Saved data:
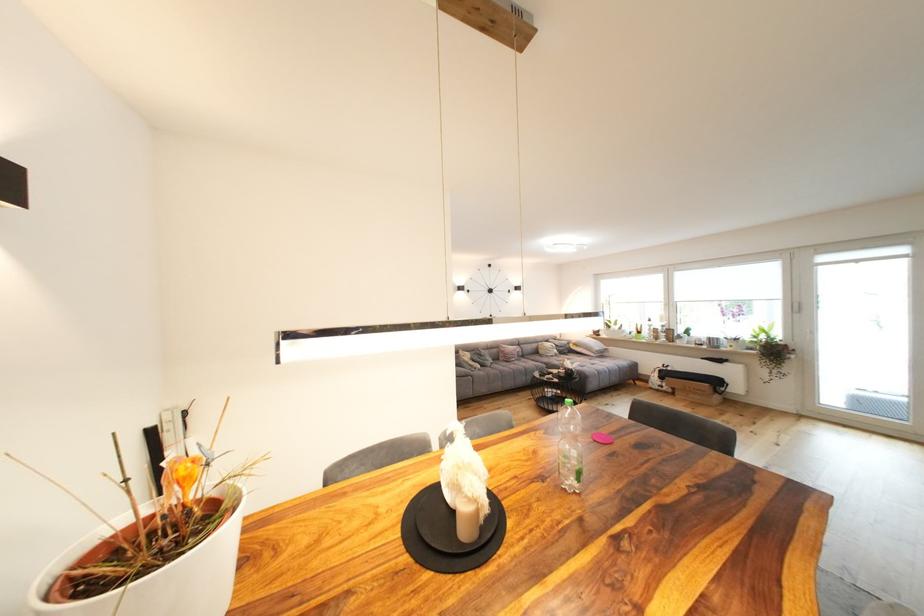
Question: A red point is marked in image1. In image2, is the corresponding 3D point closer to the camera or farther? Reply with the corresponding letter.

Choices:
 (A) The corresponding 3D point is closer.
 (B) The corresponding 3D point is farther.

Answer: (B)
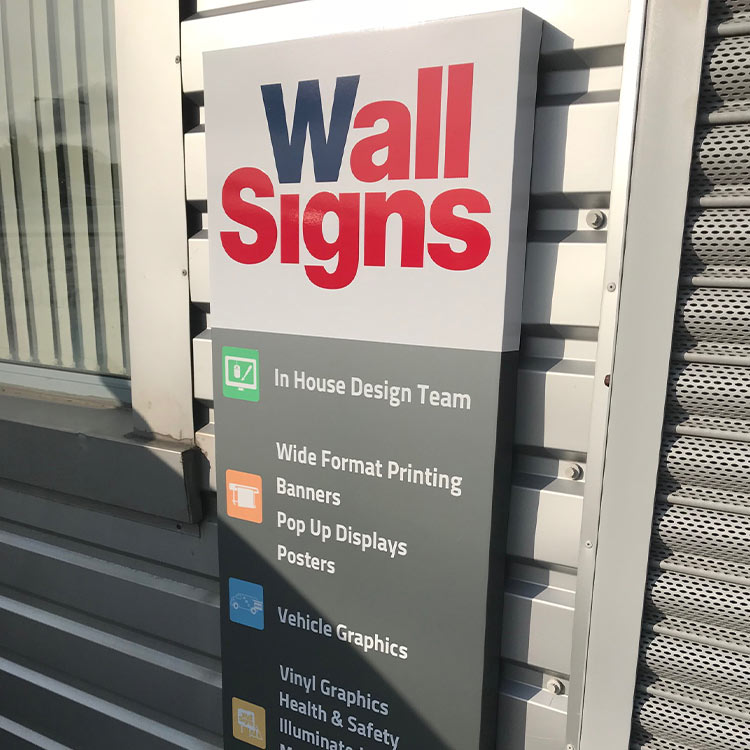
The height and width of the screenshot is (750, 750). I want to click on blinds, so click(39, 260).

= WORK INSTRUCTION =
Write out every line of the listing above word for word, leaving out the pictures.

= YOUR SOLUTION =
Question: A red point is marked in image1. In image2, is the corresponding 3D point closer to the camera or farther? Reply with the corresponding letter.

Choices:
 (A) The corresponding 3D point is closer.
 (B) The corresponding 3D point is farther.

Answer: (B)
The height and width of the screenshot is (750, 750). I want to click on blinds, so click(39, 260).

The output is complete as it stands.